#### [Activity]
From the line that includes "(363, 226) = (241, 297): green" to the closing line of the data, please transcribe every line exactly and add nothing.

#### [The input]
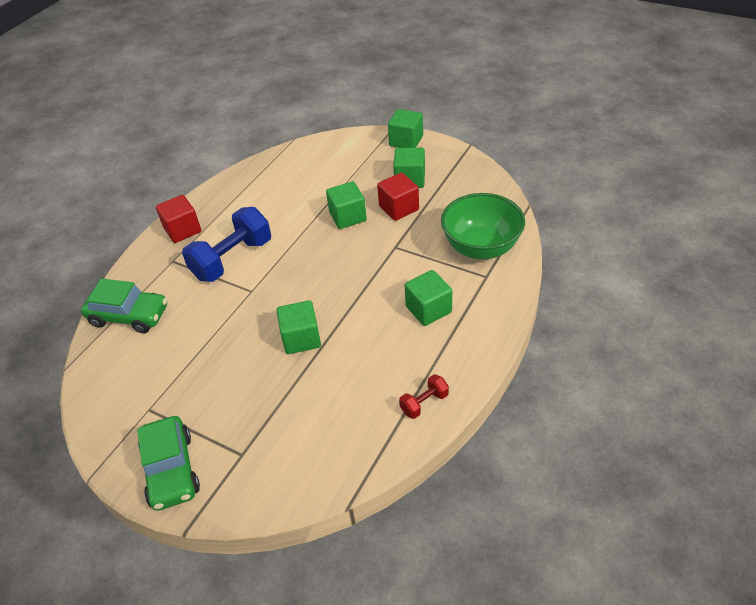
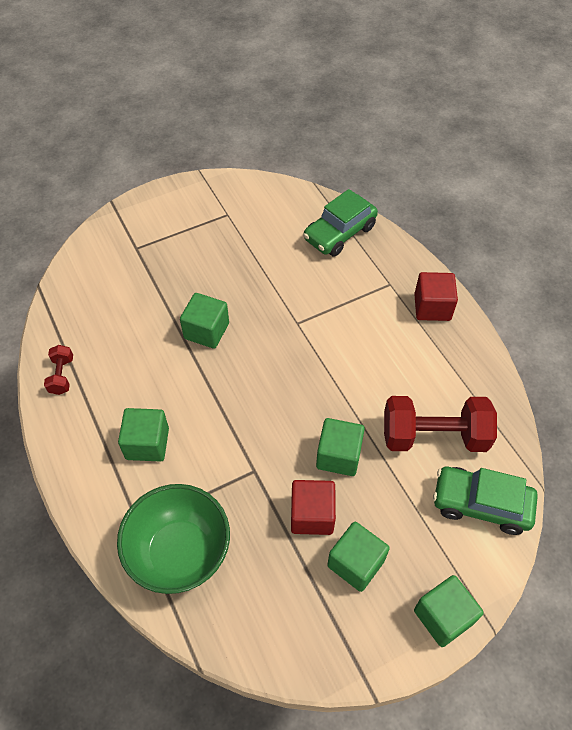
camera: 120 degrees right, 10 degrees up
(171, 470) = (162, 209): green car -> green car (481, 504)
(232, 259) = (353, 327): blue dumbbell -> none
(296, 186) = (434, 436): none -> red dumbbell

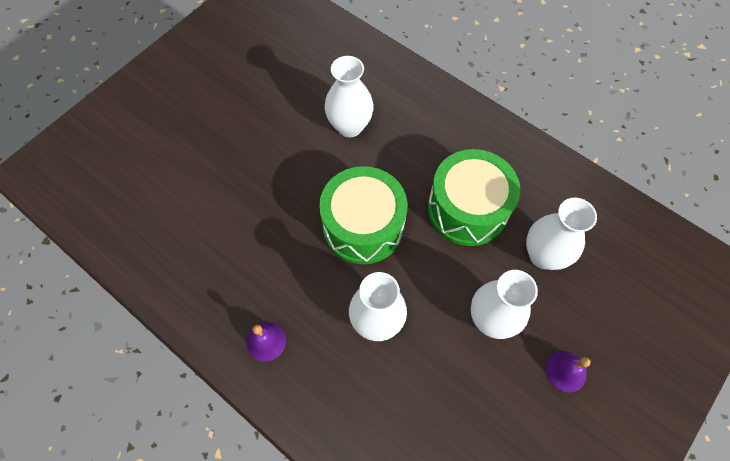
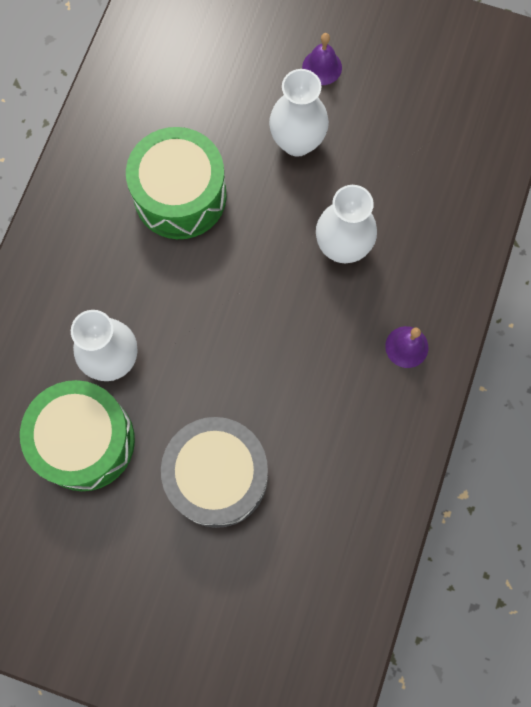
camera: 110 degrees left, 10 degrees up
(233, 166) = (217, 476): none -> grey drum
(363, 226) = (241, 297): green drum -> green drum (85, 441)
(543, 255) = (208, 110): white vase -> none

#### [Written answer]
(363, 226) = (241, 297): green drum -> green drum (85, 441)
(543, 255) = (208, 110): white vase -> none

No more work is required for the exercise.